▶ **Written instruction**: Write out again, word for word, the lines of the records from the line with "61: 9:15 -> 9:10" through the end of the records, leaving the pictures out of your answer.
#####
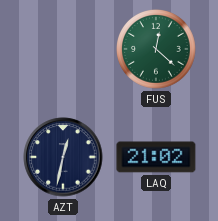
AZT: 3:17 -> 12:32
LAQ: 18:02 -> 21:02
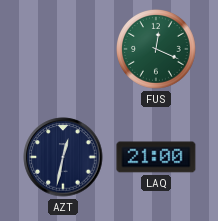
FUS: 12:22 -> 12:19
LAQ: 21:02 -> 21:00
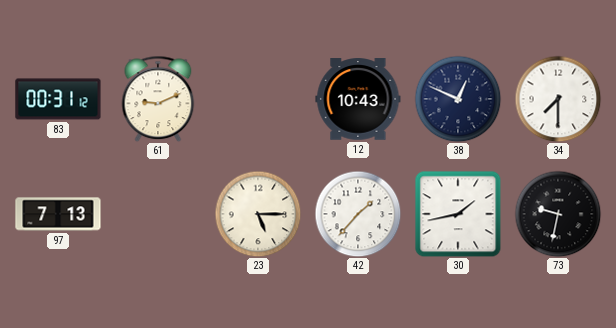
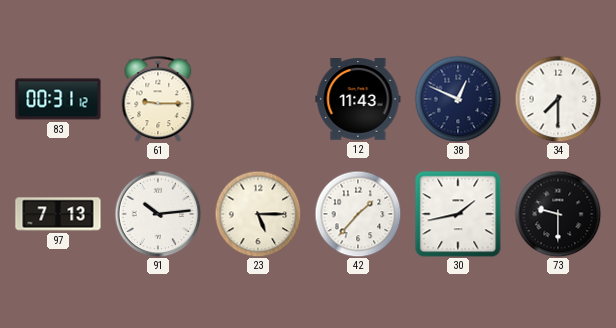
61: 9:11 -> 9:15
12: 10:43 -> 11:43
91: none -> 10:14
73: 9:32 -> 9:30
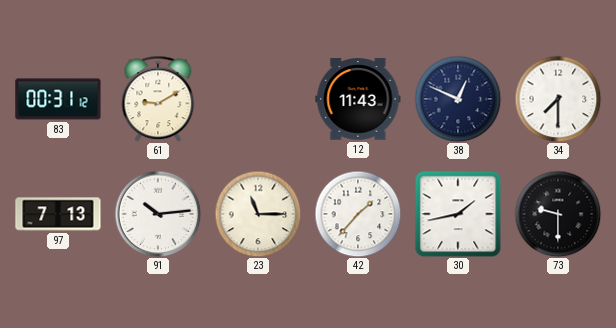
61: 9:15 -> 9:10
23: 5:15 -> 11:15
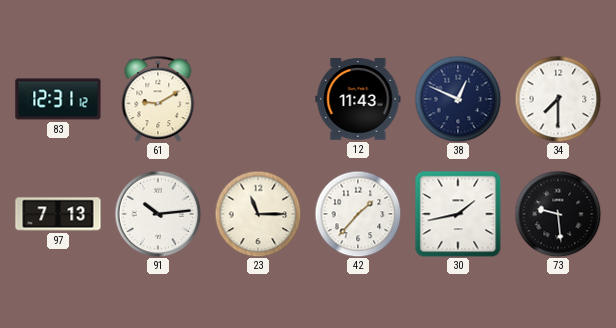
83: 00:31 -> 12:31
73: 9:30 -> 9:29
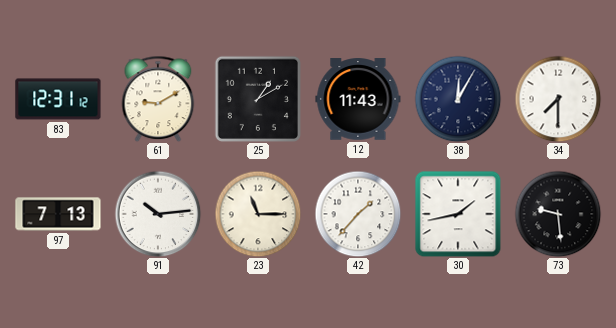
25: none -> 1:10
38: 12:49 -> 12:05
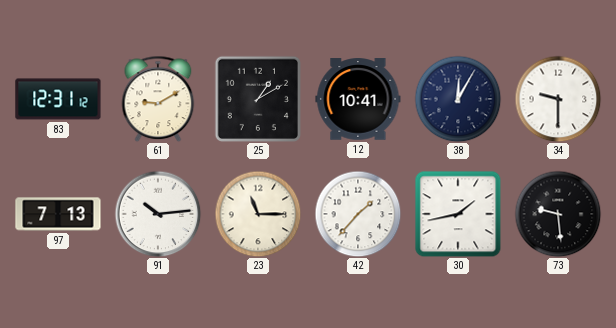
12: 11:43 -> 10:41
34: 7:30 -> 9:30
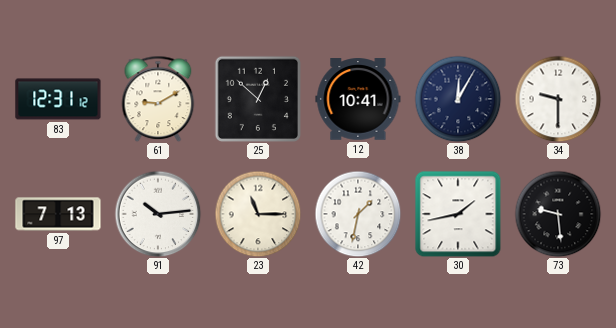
25: 1:10 -> 12:52
42: 1:37 -> 1:32
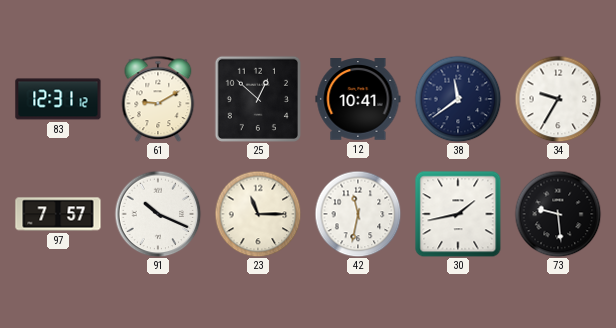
38: 12:05 -> 11:39
34: 9:30 -> 9:35
97: 7:13 -> 7:57
91: 10:14 -> 10:19
42: 1:32 -> 11:32
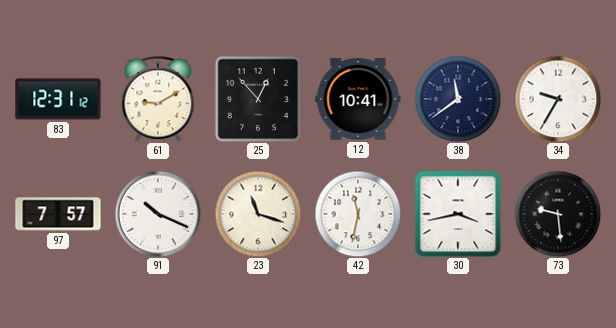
25: 12:52 -> 12:53
23: 11:15 -> 11:18
30: 1:43 -> 3:43
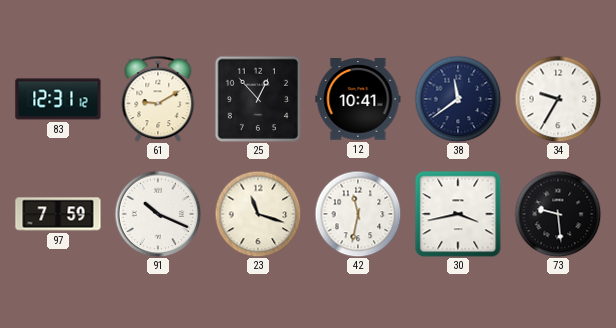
97: 7:57 -> 7:59
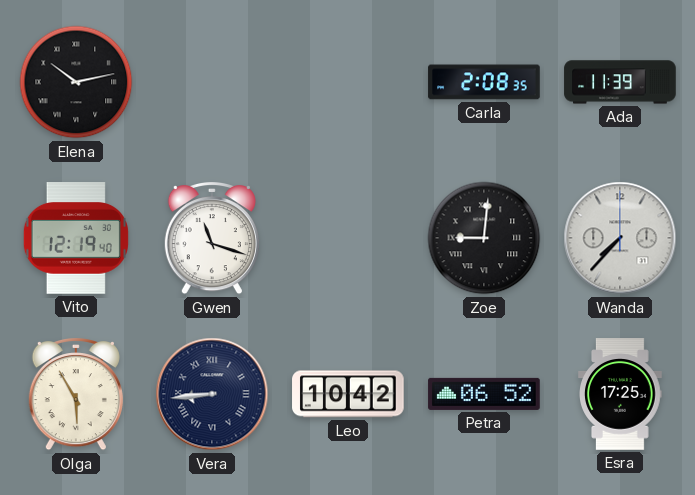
#####
▶ **Exercise response**:
61: 9:15 -> 9:10
23: 5:15 -> 11:15
83: 00:31 -> 12:31
73: 9:30 -> 9:29
25: none -> 1:10
38: 12:49 -> 12:05
12: 11:43 -> 10:41
34: 7:30 -> 9:30
25: 1:10 -> 12:52
42: 1:37 -> 1:32
38: 12:05 -> 11:39
34: 9:30 -> 9:35
97: 7:13 -> 7:57
91: 10:14 -> 10:19
42: 1:32 -> 11:32
25: 12:52 -> 12:53
23: 11:15 -> 11:18
30: 1:43 -> 3:43
97: 7:57 -> 7:59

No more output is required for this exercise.